[[ Source records open ]]

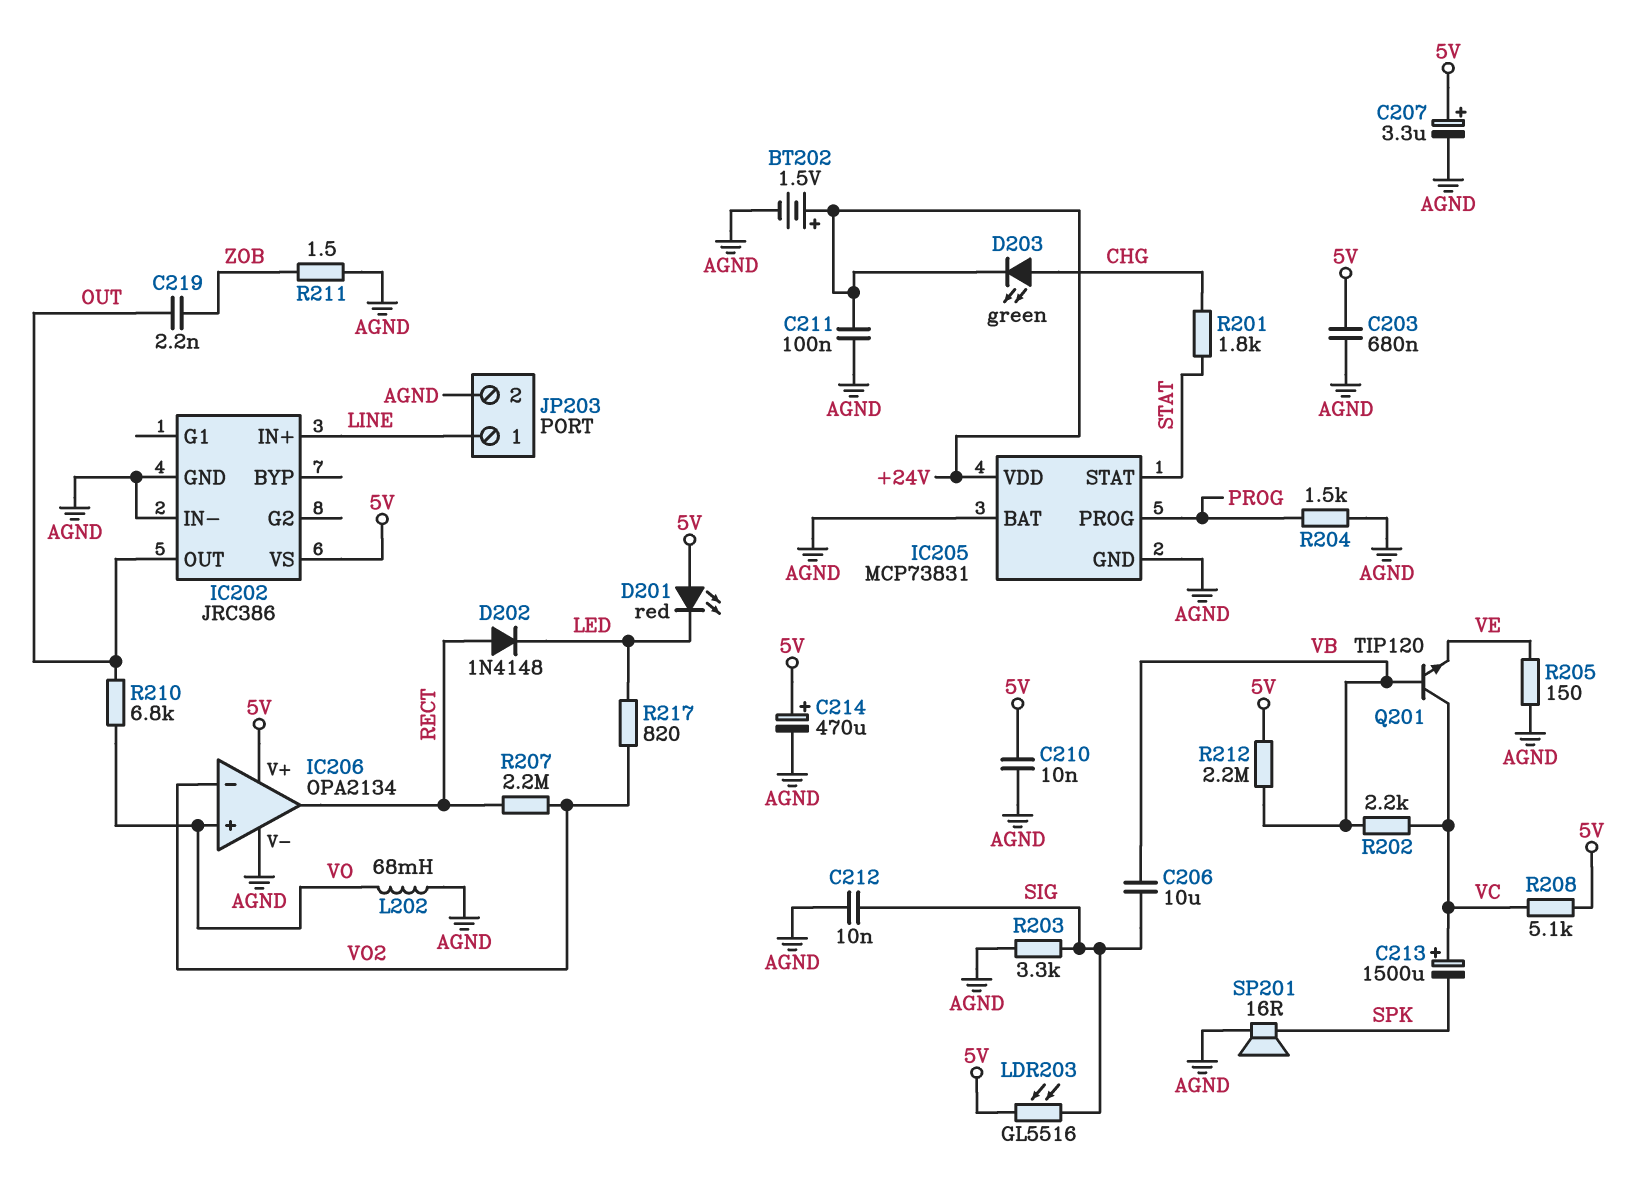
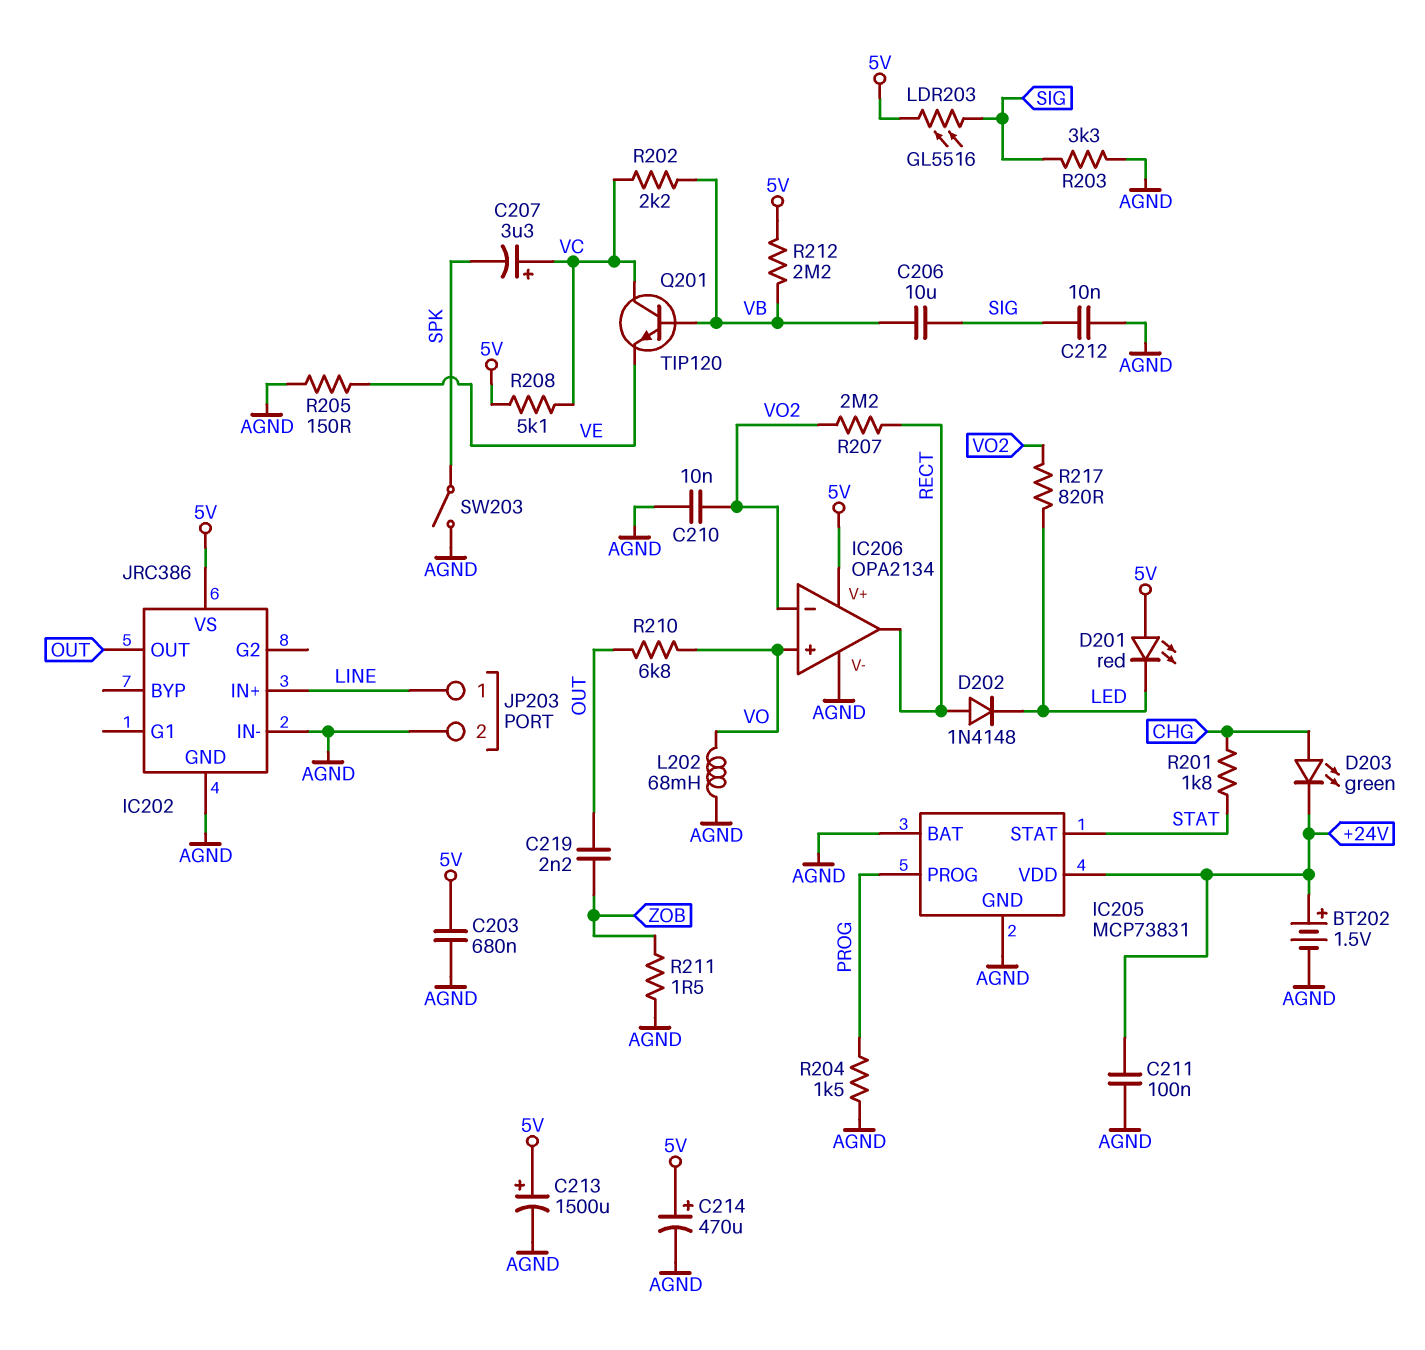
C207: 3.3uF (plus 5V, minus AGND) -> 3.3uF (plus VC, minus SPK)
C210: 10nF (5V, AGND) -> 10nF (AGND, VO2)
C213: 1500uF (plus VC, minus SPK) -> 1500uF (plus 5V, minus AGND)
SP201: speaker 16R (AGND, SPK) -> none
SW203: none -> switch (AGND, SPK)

[[ Source records closed ]]
[[ Source records open ]]

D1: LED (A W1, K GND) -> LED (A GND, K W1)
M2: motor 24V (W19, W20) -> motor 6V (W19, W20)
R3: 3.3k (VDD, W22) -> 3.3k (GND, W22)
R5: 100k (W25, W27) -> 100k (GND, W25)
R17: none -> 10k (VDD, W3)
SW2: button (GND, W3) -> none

[[ Source records closed ]]

**Problem requirements**
Using the word "none" as the filter, copy each matching line from the material.

**Exercise result**
SP201: speaker 16R (AGND, SPK) -> none
SW203: none -> switch (AGND, SPK)
R17: none -> 10k (VDD, W3)
SW2: button (GND, W3) -> none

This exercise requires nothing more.